_REQUIREMENT_
Where in the listing does the string "candle" appear? Copy every line that holds it.

_PROVIDED RECORDS_
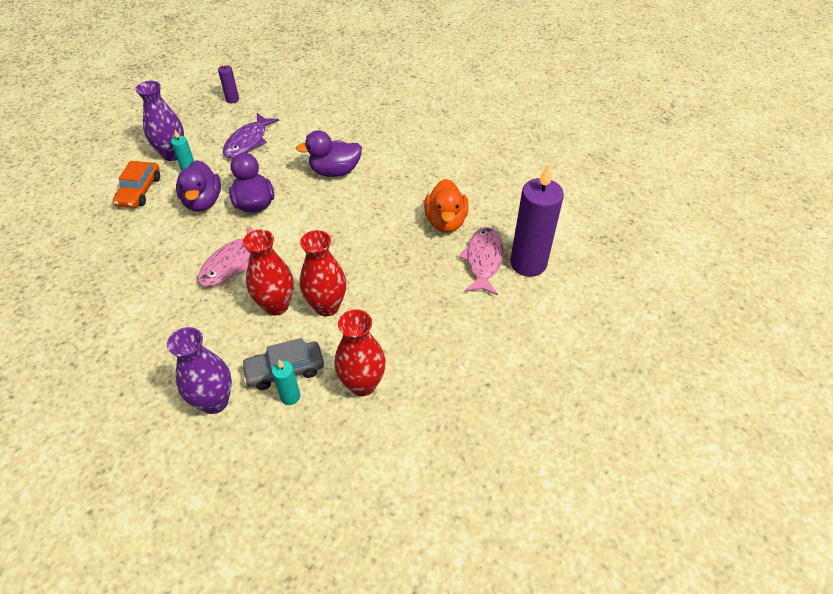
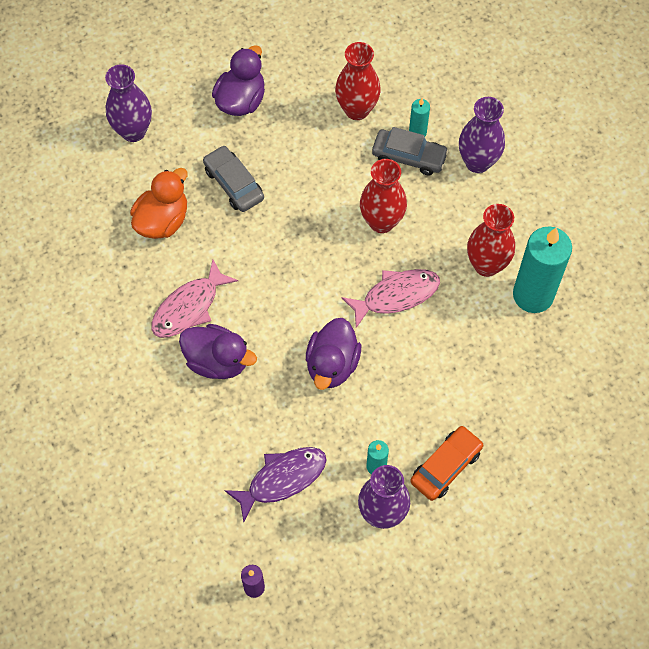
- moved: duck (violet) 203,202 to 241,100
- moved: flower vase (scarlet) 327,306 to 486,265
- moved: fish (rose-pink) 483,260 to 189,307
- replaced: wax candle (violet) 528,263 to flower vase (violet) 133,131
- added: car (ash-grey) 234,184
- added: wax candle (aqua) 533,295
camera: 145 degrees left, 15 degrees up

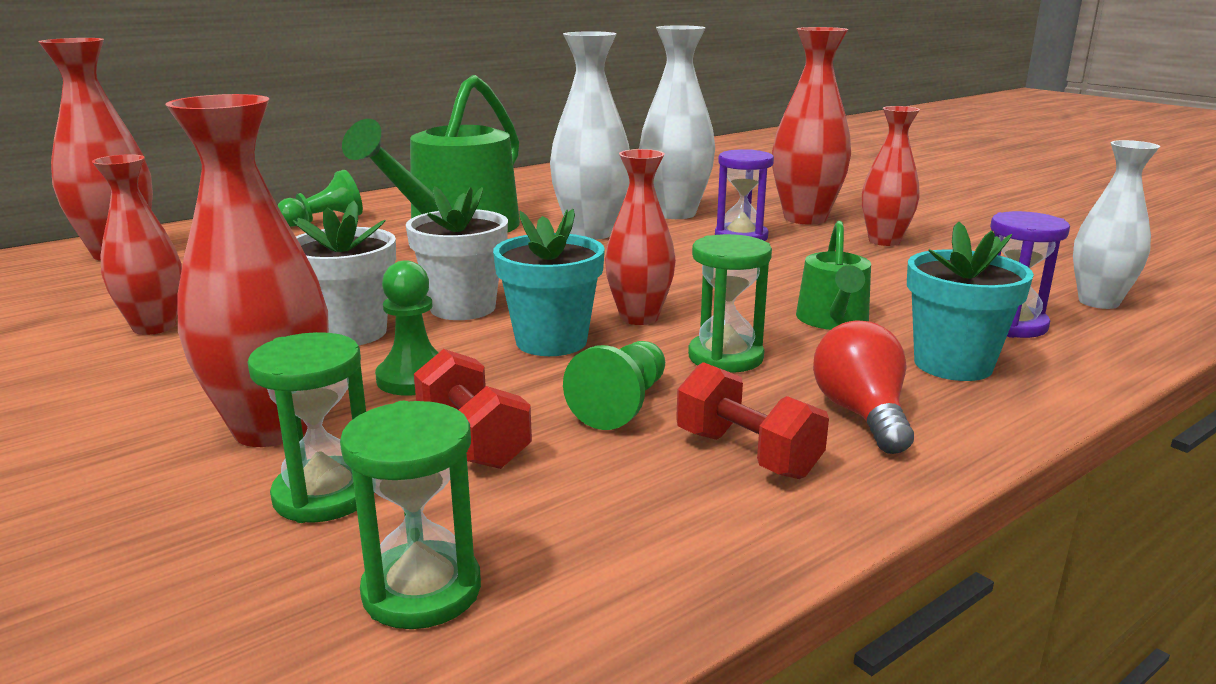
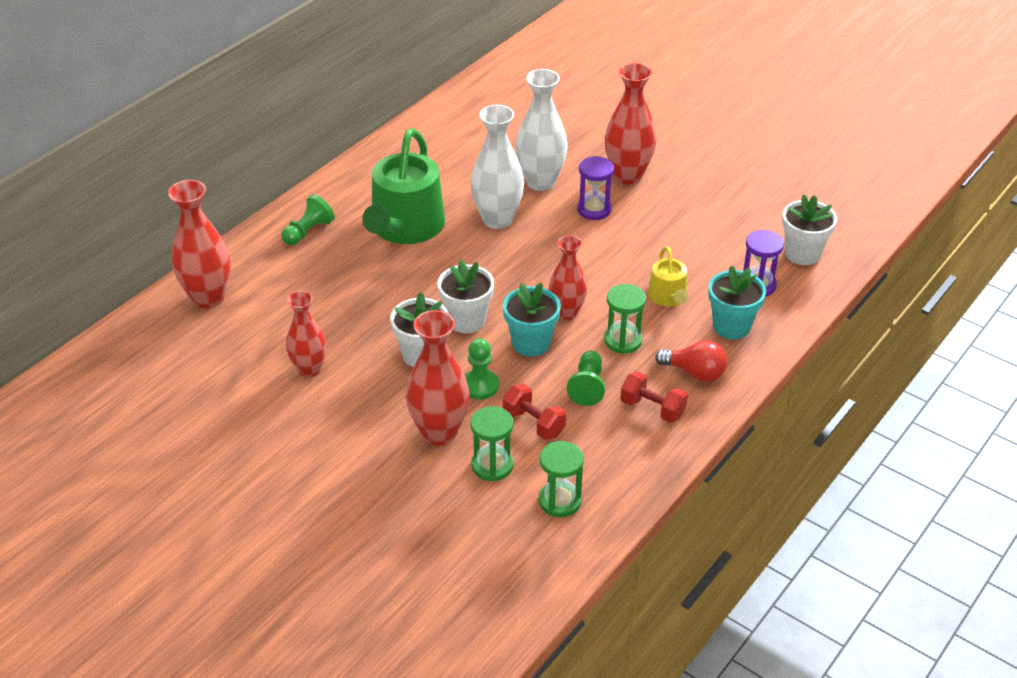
- recoloured: watering pot (leaf-green) 833,320 to watering pot (yellow) 668,297
- turned: lightbulb (scarlet) 861,414 = 695,373 135 degrees clockwise
- removed: flower vase (scarlet) 884,241
- replaced: flower vase (white) 1098,302 to potted plant (white) 802,254
camera: 15 degrees left, 20 degrees up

_RESULT OF THIS TASK_
- replaced: wax candle (violet) 528,263 to flower vase (violet) 133,131
- added: wax candle (aqua) 533,295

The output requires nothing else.